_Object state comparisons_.

[Start of Attachment]

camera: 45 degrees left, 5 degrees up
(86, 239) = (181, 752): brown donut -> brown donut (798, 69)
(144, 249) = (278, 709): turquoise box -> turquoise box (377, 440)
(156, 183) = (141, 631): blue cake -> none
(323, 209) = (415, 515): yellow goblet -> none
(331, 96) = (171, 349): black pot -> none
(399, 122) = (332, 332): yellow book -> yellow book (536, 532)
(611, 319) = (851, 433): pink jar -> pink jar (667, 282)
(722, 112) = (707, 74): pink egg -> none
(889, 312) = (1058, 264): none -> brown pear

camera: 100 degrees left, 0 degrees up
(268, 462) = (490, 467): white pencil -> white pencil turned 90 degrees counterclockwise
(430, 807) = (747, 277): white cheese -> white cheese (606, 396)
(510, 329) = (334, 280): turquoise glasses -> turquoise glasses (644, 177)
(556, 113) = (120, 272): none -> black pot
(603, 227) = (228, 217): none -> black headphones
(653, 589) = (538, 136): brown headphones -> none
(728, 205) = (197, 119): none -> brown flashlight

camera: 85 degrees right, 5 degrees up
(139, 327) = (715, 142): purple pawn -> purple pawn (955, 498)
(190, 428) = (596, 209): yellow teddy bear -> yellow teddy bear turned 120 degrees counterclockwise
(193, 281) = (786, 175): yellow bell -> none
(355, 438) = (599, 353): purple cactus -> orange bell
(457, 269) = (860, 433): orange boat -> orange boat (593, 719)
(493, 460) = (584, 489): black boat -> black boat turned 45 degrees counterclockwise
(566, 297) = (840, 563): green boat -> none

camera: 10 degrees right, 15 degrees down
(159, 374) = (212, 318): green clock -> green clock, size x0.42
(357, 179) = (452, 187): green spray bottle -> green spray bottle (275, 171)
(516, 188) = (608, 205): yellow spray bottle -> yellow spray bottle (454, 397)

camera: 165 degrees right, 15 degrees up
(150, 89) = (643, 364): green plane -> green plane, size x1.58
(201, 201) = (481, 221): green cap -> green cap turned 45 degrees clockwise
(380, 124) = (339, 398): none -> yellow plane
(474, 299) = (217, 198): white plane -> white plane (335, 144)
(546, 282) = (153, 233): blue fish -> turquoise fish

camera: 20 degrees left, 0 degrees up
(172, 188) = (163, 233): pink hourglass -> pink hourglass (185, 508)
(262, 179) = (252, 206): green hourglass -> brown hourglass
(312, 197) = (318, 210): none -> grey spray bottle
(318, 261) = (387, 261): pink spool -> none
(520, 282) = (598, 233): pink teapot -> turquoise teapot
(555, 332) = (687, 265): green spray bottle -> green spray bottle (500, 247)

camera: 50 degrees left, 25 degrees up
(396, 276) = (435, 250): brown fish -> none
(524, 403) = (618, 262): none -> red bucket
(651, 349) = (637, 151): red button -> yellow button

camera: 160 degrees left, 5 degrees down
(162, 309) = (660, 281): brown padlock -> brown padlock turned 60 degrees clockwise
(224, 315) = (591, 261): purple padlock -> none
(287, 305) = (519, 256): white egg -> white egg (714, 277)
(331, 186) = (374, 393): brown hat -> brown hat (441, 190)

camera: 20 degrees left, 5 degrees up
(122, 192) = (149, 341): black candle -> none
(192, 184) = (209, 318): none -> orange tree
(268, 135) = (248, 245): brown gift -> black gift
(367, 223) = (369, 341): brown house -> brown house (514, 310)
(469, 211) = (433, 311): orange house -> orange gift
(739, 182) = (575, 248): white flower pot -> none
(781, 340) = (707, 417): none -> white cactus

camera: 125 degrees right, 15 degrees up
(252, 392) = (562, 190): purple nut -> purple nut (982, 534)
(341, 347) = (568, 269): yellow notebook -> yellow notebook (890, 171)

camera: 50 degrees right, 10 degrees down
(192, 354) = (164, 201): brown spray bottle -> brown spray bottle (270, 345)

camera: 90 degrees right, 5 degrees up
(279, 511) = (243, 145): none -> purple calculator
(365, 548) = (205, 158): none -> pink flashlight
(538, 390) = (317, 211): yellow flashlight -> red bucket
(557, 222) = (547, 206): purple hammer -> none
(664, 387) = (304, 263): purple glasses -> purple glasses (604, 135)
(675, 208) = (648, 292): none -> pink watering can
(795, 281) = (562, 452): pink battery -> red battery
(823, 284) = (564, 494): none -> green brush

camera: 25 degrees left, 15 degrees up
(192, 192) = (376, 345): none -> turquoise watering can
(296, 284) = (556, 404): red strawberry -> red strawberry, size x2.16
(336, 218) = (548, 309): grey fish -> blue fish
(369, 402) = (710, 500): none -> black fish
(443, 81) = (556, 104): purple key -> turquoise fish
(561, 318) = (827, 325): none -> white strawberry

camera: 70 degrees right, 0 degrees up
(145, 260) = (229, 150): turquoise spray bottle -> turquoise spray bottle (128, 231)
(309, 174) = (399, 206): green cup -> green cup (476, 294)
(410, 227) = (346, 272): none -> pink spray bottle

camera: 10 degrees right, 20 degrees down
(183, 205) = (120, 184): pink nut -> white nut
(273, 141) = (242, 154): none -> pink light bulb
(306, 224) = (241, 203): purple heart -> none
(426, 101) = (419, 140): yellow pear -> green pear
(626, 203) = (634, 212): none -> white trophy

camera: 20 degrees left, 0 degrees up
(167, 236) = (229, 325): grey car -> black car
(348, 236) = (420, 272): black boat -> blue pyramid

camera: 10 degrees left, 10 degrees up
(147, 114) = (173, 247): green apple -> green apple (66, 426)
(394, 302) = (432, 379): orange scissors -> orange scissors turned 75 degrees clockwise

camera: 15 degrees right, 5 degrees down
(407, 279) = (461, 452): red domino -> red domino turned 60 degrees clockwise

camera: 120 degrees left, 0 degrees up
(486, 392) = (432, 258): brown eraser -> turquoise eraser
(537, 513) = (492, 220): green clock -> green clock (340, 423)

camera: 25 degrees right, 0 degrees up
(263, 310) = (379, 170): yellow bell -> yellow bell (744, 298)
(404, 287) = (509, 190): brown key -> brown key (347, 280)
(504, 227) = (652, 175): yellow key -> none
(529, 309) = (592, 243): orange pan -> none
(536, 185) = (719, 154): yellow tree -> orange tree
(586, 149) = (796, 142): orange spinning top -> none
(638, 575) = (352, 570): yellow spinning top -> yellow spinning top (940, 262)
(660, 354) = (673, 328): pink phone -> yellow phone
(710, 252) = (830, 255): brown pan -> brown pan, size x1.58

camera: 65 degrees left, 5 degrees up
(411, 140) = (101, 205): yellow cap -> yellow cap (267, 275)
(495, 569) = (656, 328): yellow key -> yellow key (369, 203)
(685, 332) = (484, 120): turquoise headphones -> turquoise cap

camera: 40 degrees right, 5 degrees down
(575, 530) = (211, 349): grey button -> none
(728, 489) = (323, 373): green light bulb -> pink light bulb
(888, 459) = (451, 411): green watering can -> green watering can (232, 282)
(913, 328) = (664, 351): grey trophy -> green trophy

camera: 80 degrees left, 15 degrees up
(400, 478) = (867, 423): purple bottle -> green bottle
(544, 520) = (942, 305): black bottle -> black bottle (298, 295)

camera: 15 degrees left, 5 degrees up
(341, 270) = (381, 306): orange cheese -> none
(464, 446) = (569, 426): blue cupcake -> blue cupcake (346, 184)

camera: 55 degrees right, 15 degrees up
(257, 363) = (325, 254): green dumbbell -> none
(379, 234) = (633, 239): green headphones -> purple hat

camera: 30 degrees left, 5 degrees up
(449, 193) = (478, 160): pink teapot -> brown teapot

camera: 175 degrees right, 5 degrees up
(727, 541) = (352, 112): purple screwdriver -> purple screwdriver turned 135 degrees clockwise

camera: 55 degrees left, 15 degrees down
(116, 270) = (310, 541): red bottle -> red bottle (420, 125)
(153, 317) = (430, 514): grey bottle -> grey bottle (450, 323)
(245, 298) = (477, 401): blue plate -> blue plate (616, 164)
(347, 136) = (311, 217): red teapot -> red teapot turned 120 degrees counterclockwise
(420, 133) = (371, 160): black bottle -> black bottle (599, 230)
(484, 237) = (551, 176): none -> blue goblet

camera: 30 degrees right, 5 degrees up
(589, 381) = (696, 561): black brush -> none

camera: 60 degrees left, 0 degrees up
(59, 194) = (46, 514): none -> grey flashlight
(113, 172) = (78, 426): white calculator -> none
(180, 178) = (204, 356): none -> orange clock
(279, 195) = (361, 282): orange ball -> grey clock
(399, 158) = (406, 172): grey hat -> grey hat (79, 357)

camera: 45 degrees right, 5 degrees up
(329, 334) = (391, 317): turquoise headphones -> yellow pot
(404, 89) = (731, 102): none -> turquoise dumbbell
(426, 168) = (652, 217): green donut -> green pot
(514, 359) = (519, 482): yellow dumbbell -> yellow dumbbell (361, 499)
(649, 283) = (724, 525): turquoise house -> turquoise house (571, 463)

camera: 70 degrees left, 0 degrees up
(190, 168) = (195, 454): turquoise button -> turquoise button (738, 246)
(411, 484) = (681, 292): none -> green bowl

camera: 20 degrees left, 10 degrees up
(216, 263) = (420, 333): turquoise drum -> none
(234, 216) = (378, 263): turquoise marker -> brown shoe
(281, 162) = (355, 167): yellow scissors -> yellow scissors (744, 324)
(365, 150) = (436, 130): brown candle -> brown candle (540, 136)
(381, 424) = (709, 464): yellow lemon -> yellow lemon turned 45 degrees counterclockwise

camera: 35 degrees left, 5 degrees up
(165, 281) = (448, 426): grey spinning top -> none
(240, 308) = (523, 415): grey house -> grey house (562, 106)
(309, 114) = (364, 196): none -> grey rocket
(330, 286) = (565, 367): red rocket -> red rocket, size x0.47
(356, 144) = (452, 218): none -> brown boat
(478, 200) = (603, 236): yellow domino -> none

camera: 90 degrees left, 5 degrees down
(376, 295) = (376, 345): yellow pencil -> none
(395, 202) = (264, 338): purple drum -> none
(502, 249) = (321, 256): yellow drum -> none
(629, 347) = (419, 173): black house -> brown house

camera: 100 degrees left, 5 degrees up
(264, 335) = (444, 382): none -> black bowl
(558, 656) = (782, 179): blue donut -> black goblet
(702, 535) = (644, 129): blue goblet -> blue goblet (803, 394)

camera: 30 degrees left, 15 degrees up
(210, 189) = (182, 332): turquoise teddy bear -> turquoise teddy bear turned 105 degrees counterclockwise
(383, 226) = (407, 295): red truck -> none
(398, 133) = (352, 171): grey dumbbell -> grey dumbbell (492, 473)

[End of Attachment]

_DIRECTIONS_. Print exactly the lines from the beginning of the entries through the line with "(430, 807) = (747, 277): white". Output nothing more.

_OUTPUT BELOW_.
camera: 45 degrees left, 5 degrees up
(86, 239) = (181, 752): brown donut -> brown donut (798, 69)
(144, 249) = (278, 709): turquoise box -> turquoise box (377, 440)
(156, 183) = (141, 631): blue cake -> none
(323, 209) = (415, 515): yellow goblet -> none
(331, 96) = (171, 349): black pot -> none
(399, 122) = (332, 332): yellow book -> yellow book (536, 532)
(611, 319) = (851, 433): pink jar -> pink jar (667, 282)
(722, 112) = (707, 74): pink egg -> none
(889, 312) = (1058, 264): none -> brown pear

camera: 100 degrees left, 0 degrees up
(268, 462) = (490, 467): white pencil -> white pencil turned 90 degrees counterclockwise
(430, 807) = (747, 277): white cheese -> white cheese (606, 396)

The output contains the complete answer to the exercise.